Schriftelijke opdracht -> Geef de regels van de items weer als Markdown-tabel. Begin bij de regel met "Question: Is green zebra-patterned rug at lower right outside" en ga door tot en met het einde van de items. Zet het rijnummer in de kolom "Nr" en de regel zelf in de kolom "Regel", en laat lege regels weg.

+===+

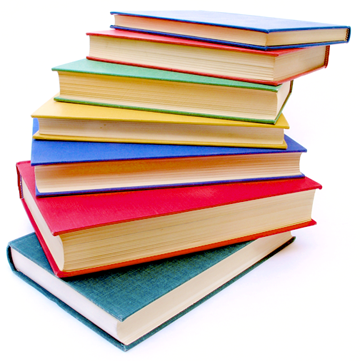
Locate an element on the screen. books is located at coordinates (273, 35), (264, 60), (239, 98), (222, 130), (197, 167), (164, 234), (138, 318).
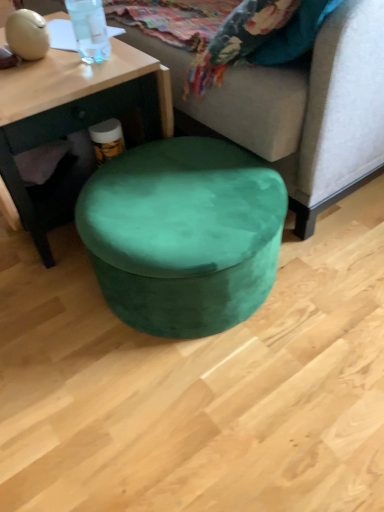
Where is `space that is in front of transparent plastic bottle at upper left`? Image resolution: width=384 pixels, height=512 pixels. space that is in front of transparent plastic bottle at upper left is located at coordinates (73, 81).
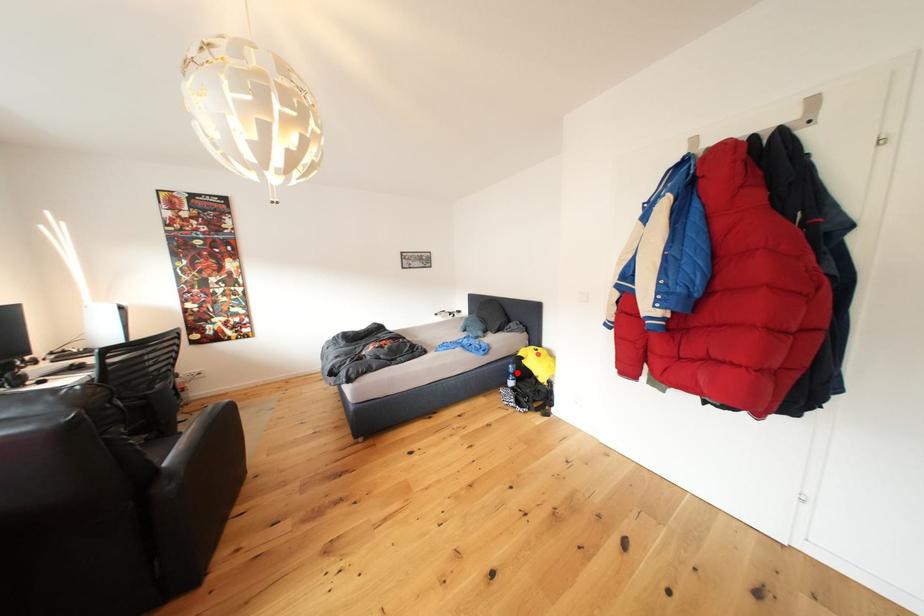
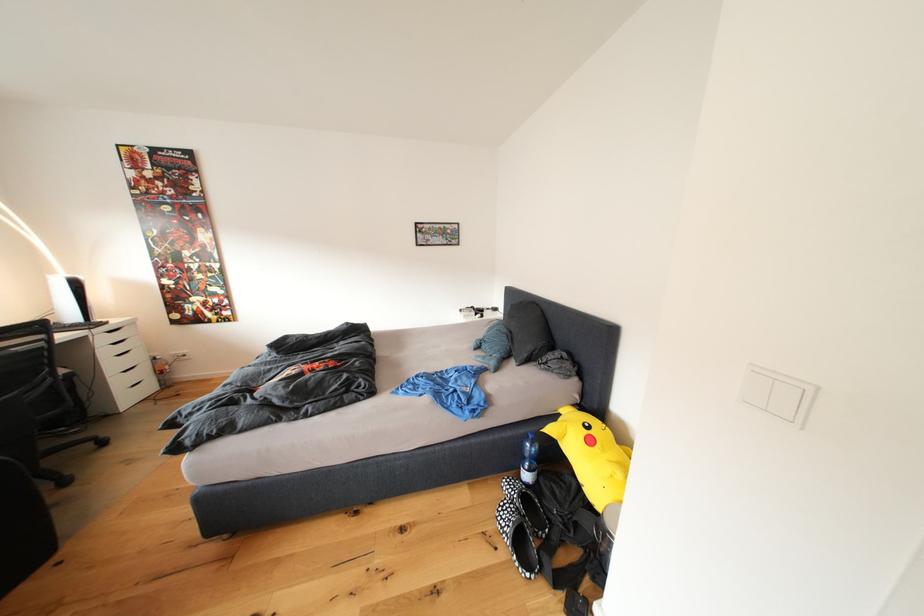
Where in the second image is the point corresponding to the highlighted location from the first image?

(531, 451)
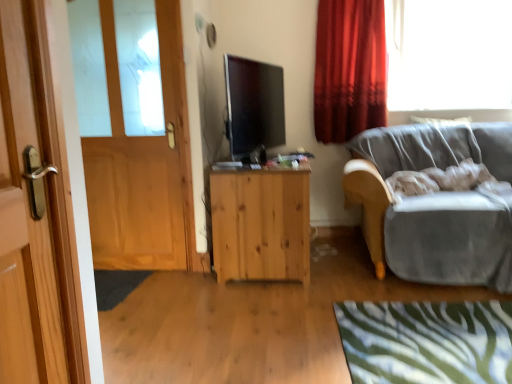
Question: Does green zebra-patterned rug at lower right have a smaller size compared to transparent glass window at upper right?

Choices:
 (A) no
 (B) yes

Answer: (B)

Question: Is green zebra-patterned rug at lower right behind transparent glass window at upper right?

Choices:
 (A) yes
 (B) no

Answer: (B)

Question: Are green zebra-patterned rug at lower right and transparent glass window at upper right beside each other?

Choices:
 (A) yes
 (B) no

Answer: (B)

Question: From a real-world perspective, is green zebra-patterned rug at lower right located higher than transparent glass window at upper right?

Choices:
 (A) no
 (B) yes

Answer: (A)

Question: Is green zebra-patterned rug at lower right outside transparent glass window at upper right?

Choices:
 (A) yes
 (B) no

Answer: (A)

Question: Does green zebra-patterned rug at lower right have a lesser height compared to transparent glass window at upper right?

Choices:
 (A) yes
 (B) no

Answer: (A)

Question: Can you confirm if wooden door at left, arranged as the first door when viewed from the right, is smaller than matte black tv at center?

Choices:
 (A) yes
 (B) no

Answer: (A)

Question: Does wooden door at left, the 2th door from the back, touch matte black tv at center?

Choices:
 (A) no
 (B) yes

Answer: (A)

Question: Is wooden door at left, arranged as the 1th door when viewed from the front, located outside matte black tv at center?

Choices:
 (A) yes
 (B) no

Answer: (A)

Question: Is there a large distance between wooden door at left, arranged as the first door when viewed from the right, and matte black tv at center?

Choices:
 (A) yes
 (B) no

Answer: (A)

Question: Is wooden door at left, arranged as the 1th door when viewed from the front, closer to the viewer compared to matte black tv at center?

Choices:
 (A) no
 (B) yes

Answer: (B)

Question: Can you confirm if wooden door at left, arranged as the first door when viewed from the right, is shorter than matte black tv at center?

Choices:
 (A) no
 (B) yes

Answer: (A)

Question: Is transparent glass window at upper right positioned beyond the bounds of velvet gray couch at right?

Choices:
 (A) no
 (B) yes

Answer: (B)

+===+

Oplossing van opgave ->
| Nr | Regel |
|---|---|
| 1 | Question: Is green zebra-patterned rug at lower right outside transparent glass window at upper right? |
| 2 | Choices: |
| 3 |  (A) yes |
| 4 |  (B) no |
| 5 | Answer: (A) |
| 6 | Question: Does green zebra-patterned rug at lower right have a lesser height compared to transparent glass window at upper right? |
| 7 | Choices: |
| 8 |  (A) yes |
| 9 |  (B) no |
| 10 | Answer: (A) |
| 11 | Question: Can you confirm if wooden door at left, arranged as the first door when viewed from the right, is smaller than matte black tv at center? |
| 12 | Choices: |
| 13 |  (A) yes |
| 14 |  (B) no |
| 15 | Answer: (A) |
| 16 | Question: Does wooden door at left, the 2th door from the back, touch matte black tv at center? |
| 17 | Choices: |
| 18 |  (A) no |
| 19 |  (B) yes |
| 20 | Answer: (A) |
| 21 | Question: Is wooden door at left, arranged as the 1th door when viewed from the front, located outside matte black tv at center? |
| 22 | Choices: |
| 23 |  (A) yes |
| 24 |  (B) no |
| 25 | Answer: (A) |
| 26 | Question: Is there a large distance between wooden door at left, arranged as the first door when viewed from the right, and matte black tv at center? |
| 27 | Choices: |
| 28 |  (A) yes |
| 29 |  (B) no |
| 30 | Answer: (A) |
| 31 | Question: Is wooden door at left, arranged as the 1th door when viewed from the front, closer to the viewer compared to matte black tv at center? |
| 32 | Choices: |
| 33 |  (A) no |
| 34 |  (B) yes |
| 35 | Answer: (B) |
| 36 | Question: Can you confirm if wooden door at left, arranged as the first door when viewed from the right, is shorter than matte black tv at center? |
| 37 | Choices: |
| 38 |  (A) no |
| 39 |  (B) yes |
| 40 | Answer: (A) |
| 41 | Question: Is transparent glass window at upper right positioned beyond the bounds of velvet gray couch at right? |
| 42 | Choices: |
| 43 |  (A) no |
| 44 |  (B) yes |
| 45 | Answer: (B) |